Directions – Isolate every line in the records below with "ended" in it.

Spatial reasoning data
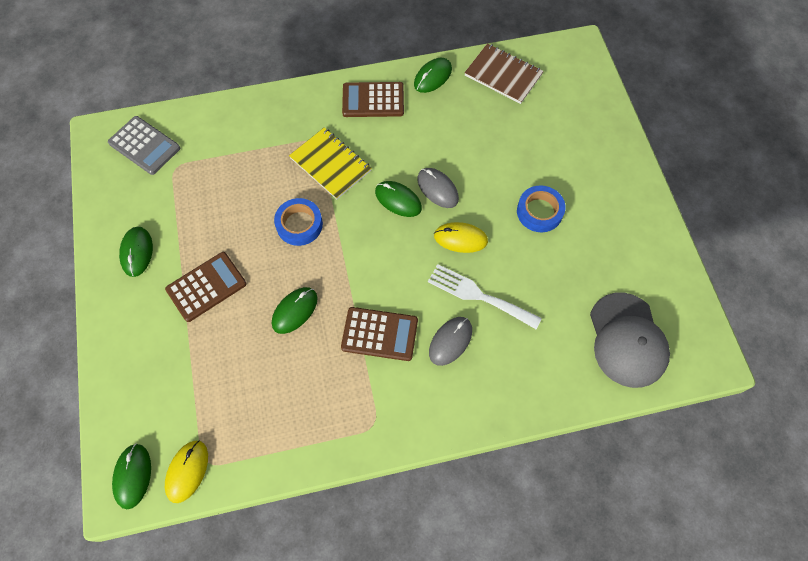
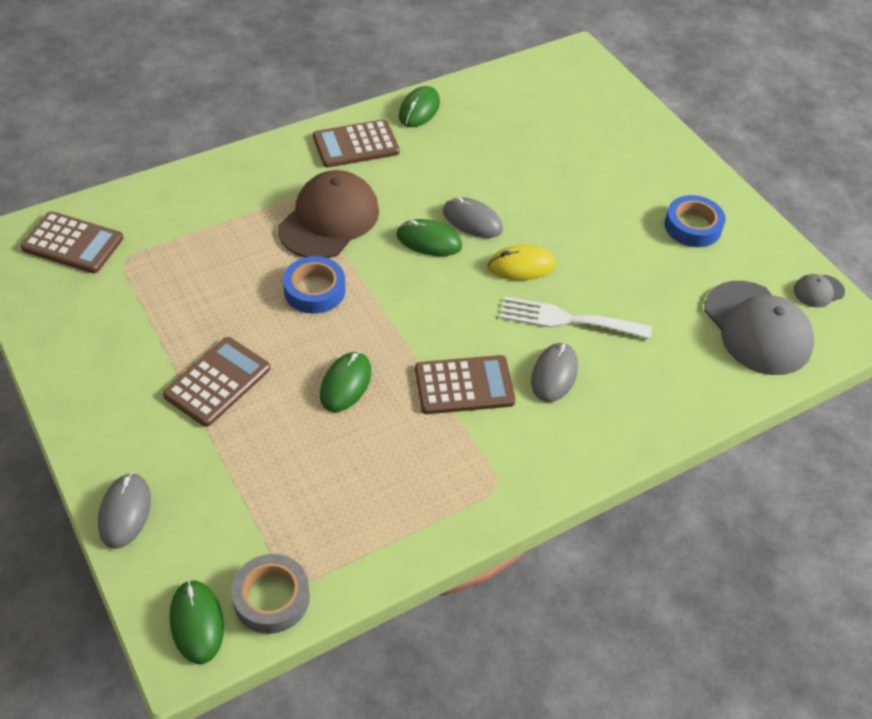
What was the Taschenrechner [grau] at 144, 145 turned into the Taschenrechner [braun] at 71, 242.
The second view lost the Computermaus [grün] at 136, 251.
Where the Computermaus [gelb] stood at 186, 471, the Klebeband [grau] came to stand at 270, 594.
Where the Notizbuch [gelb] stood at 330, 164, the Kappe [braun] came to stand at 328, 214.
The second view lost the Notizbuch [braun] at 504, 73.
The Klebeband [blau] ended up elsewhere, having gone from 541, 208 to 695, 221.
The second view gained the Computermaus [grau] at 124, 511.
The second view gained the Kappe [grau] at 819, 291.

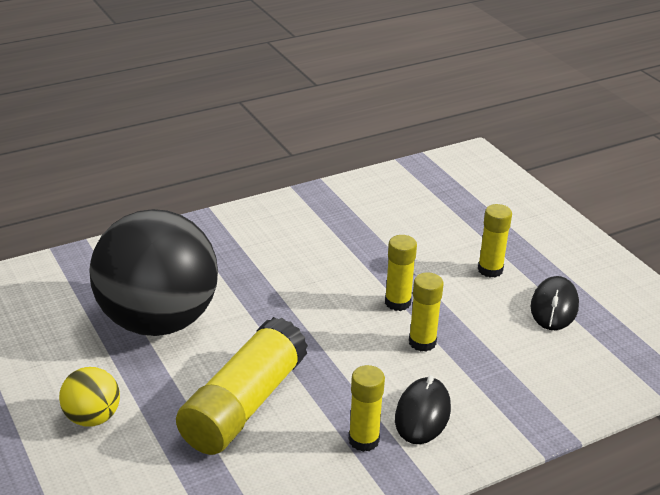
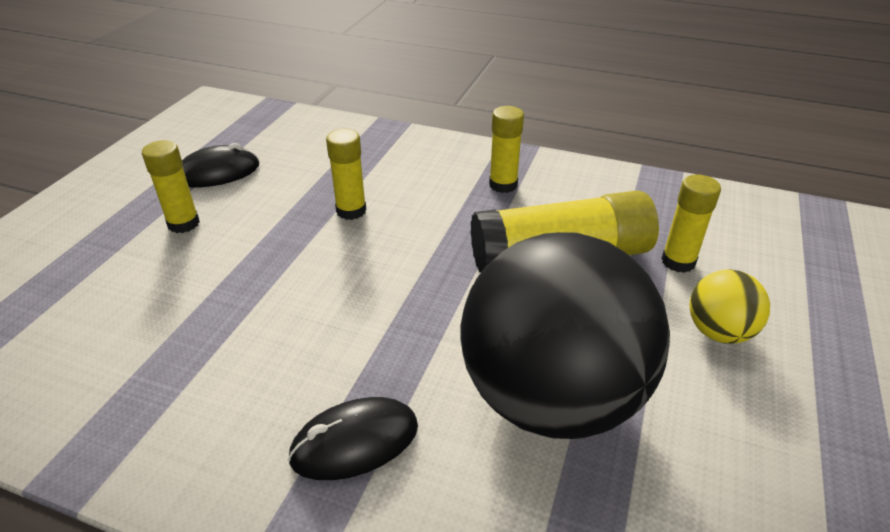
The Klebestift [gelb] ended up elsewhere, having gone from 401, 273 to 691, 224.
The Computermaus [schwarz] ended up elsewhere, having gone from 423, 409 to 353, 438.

Written solution –
The Klebeband [blau] ended up elsewhere, having gone from 541, 208 to 695, 221.
The Klebestift [gelb] ended up elsewhere, having gone from 401, 273 to 691, 224.
The Computermaus [schwarz] ended up elsewhere, having gone from 423, 409 to 353, 438.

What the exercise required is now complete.